=== AVAILABLE DATA ===

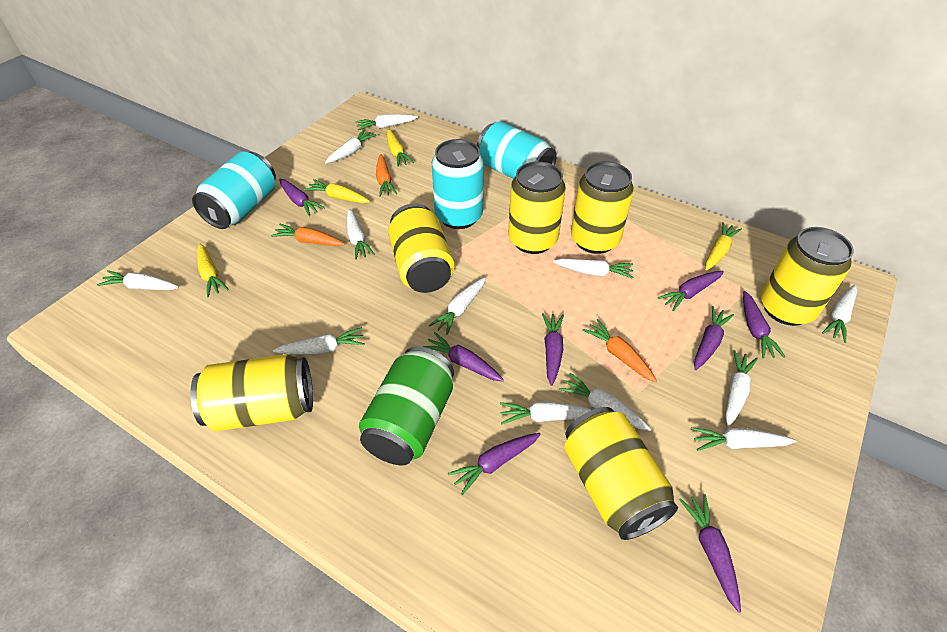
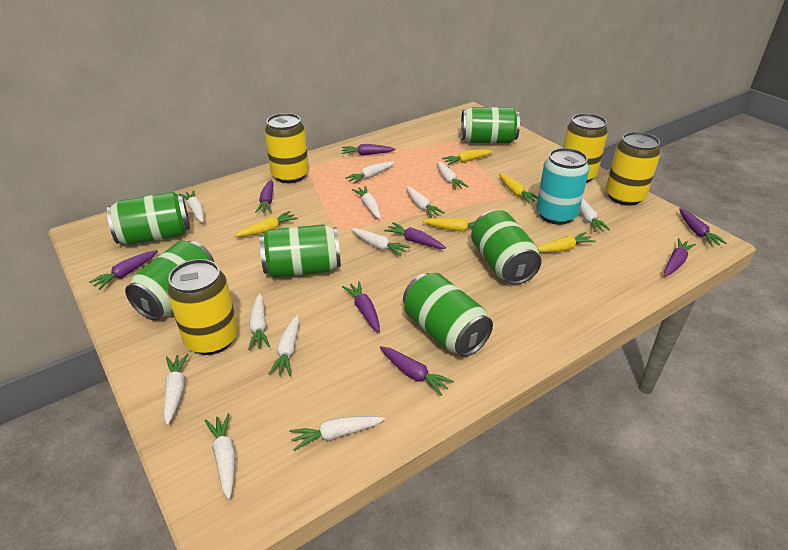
green can: 1 -> 6
orange carrot: 3 -> 0
turquoise can: 3 -> 1
yellow can: 6 -> 4
yellow carrot: 4 -> 5

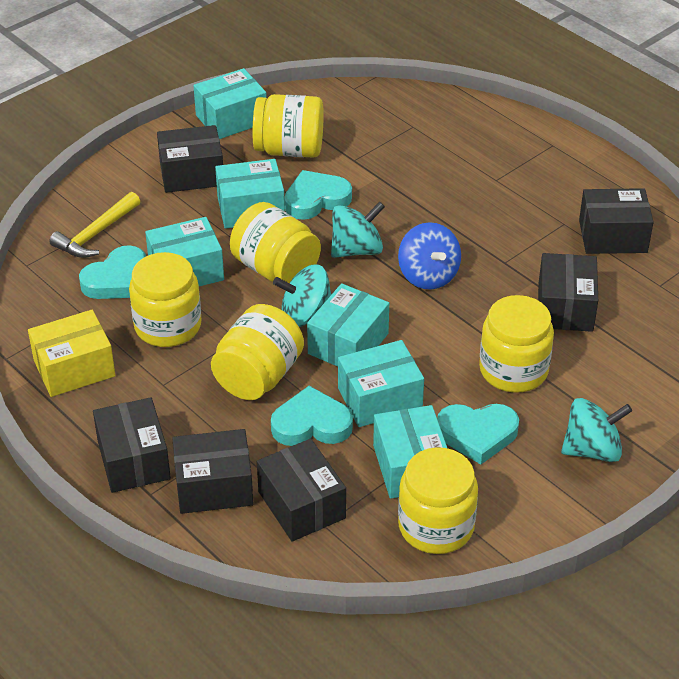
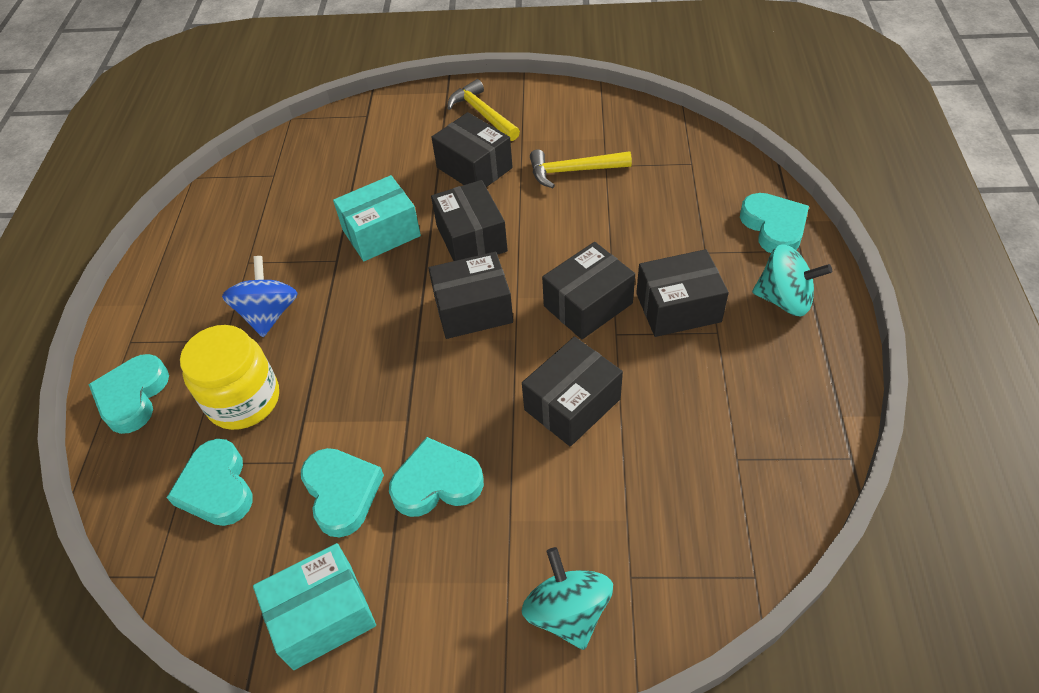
turquoise box: 6 -> 2
turquoise heart: 4 -> 5
turquoise spinning top: 3 -> 2
yellow box: 1 -> 0
yellow hammer: 1 -> 2
yellow jar: 6 -> 1

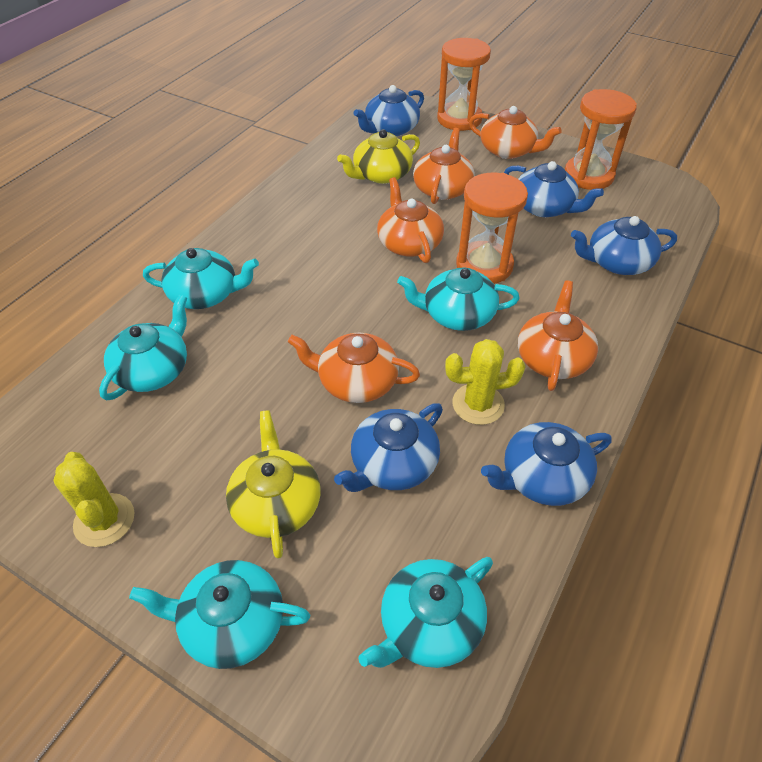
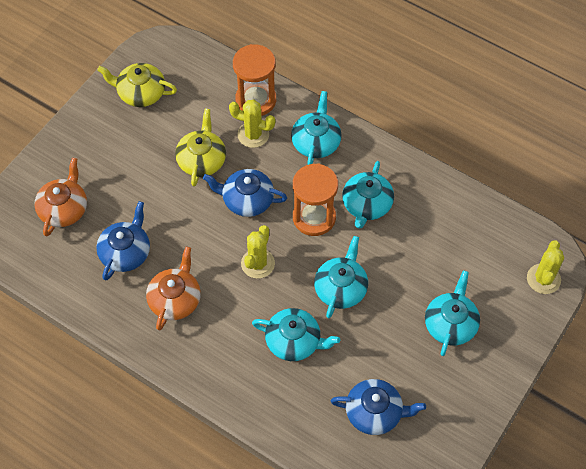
blue teapot: 5 -> 3
orange hourglass: 3 -> 2
orange teapot: 5 -> 2
yellow cactus: 2 -> 3

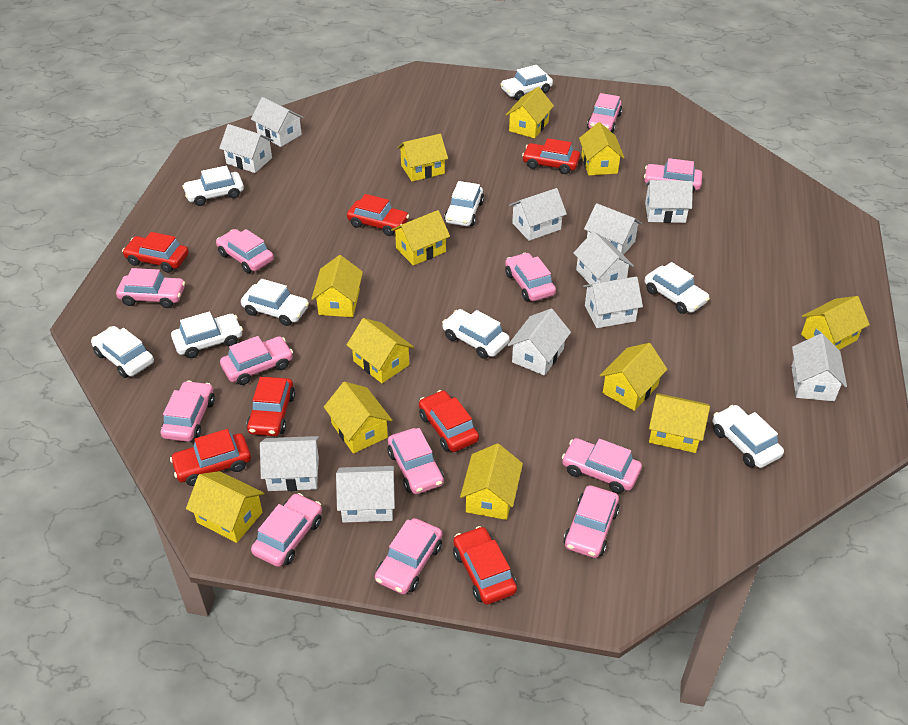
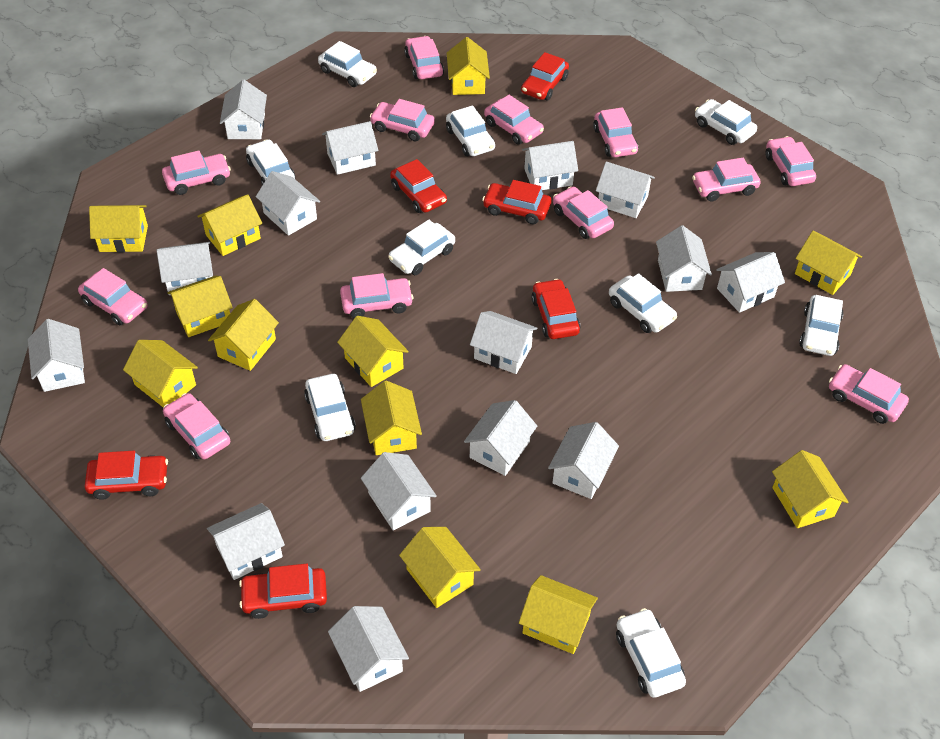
red car: 7 -> 6
white house: 11 -> 15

===

■ **EXERCISE REQUIREMENTS**
The lines wanted run from the one with "yellow jar: 6 -> 1" through the final line of the data; repeat them word for word and skip every picture.

■ **RESULT FOR THIS TASK**
yellow jar: 6 -> 1

blue teapot: 5 -> 3
orange hourglass: 3 -> 2
orange teapot: 5 -> 2
yellow cactus: 2 -> 3

red car: 7 -> 6
white house: 11 -> 15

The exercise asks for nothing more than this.